* _Instructions for the task_
Each line from the one containing "nothing => TURQUOISE" through the last line of the data below is to be written out verbatim, and nothing more.

Data to examine below:

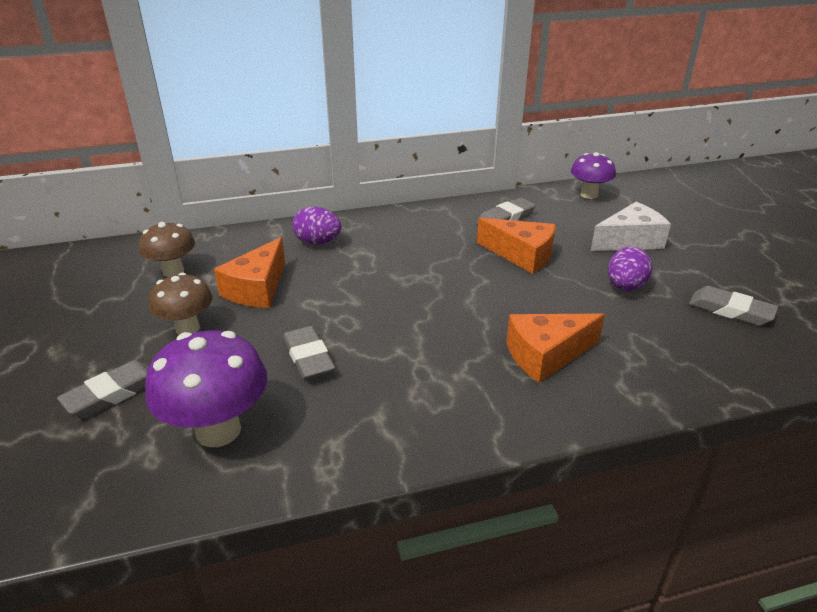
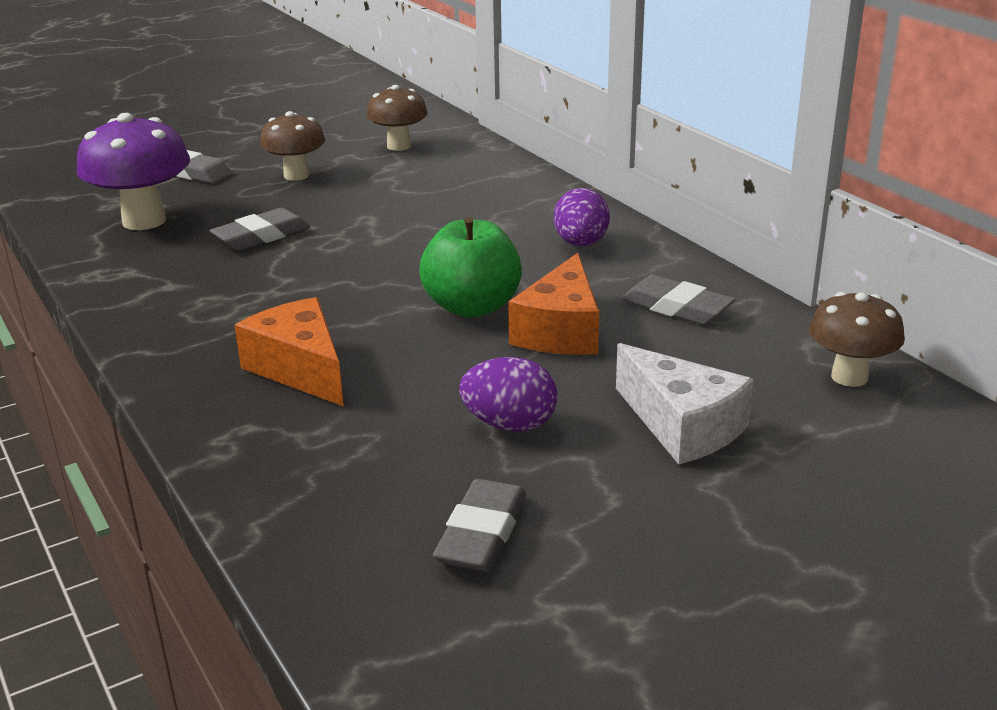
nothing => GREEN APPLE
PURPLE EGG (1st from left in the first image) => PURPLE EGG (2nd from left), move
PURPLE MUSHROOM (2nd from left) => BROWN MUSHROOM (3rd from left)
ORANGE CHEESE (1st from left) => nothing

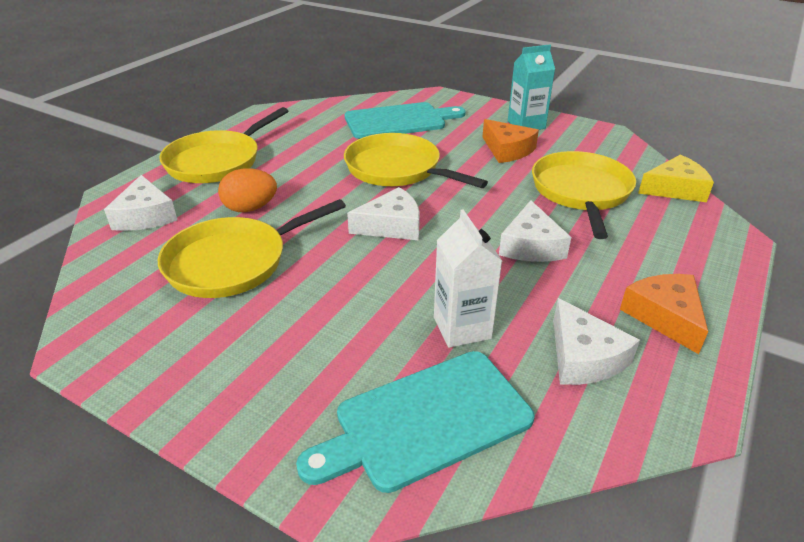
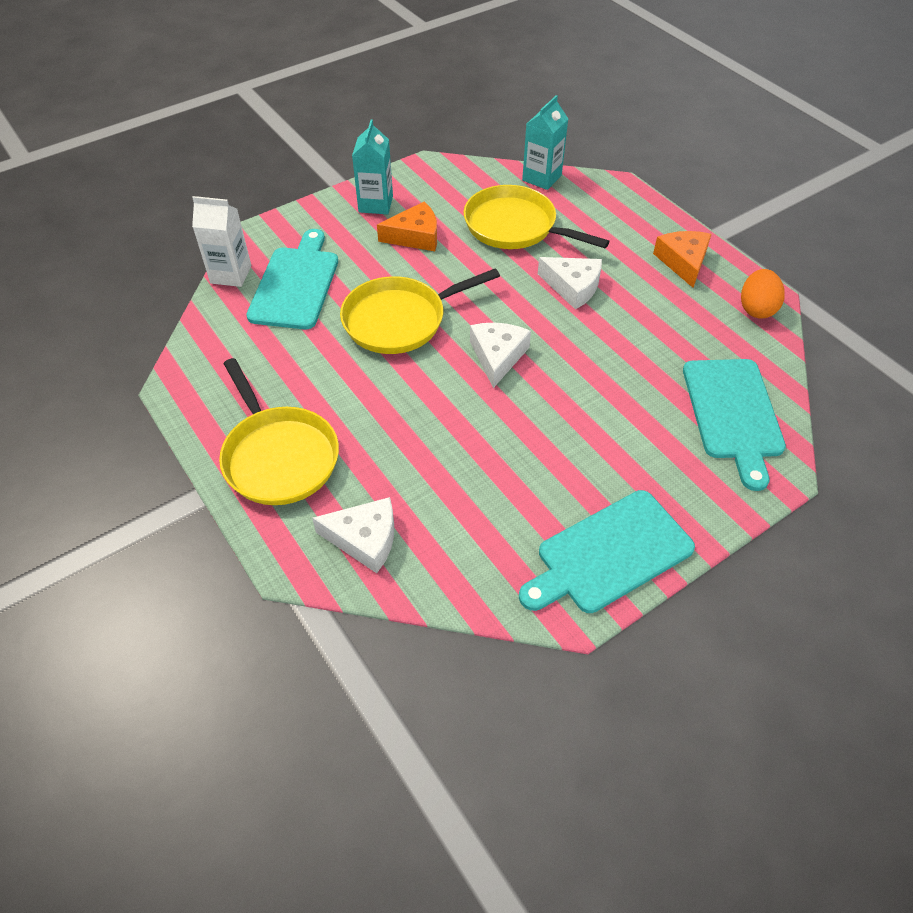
WHITE CARTON, move
nothing => TURQUOISE CUTTING BOARD (2nd from left)
YELLOW CHEESE => TURQUOISE CARTON (2nd from left)
ORANGE CHEESE (2nd from left), 75 degrees clockwise
ORANGE EGG, move
YELLOW PAN (2nd from left) => nothing
WHITE CHEESE (4th from left) => nothing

End of Data to examine.

* _Exercise answer_
nothing => TURQUOISE CUTTING BOARD (2nd from left)
YELLOW CHEESE => TURQUOISE CARTON (2nd from left)
ORANGE CHEESE (2nd from left), 75 degrees clockwise
ORANGE EGG, move
YELLOW PAN (2nd from left) => nothing
WHITE CHEESE (4th from left) => nothing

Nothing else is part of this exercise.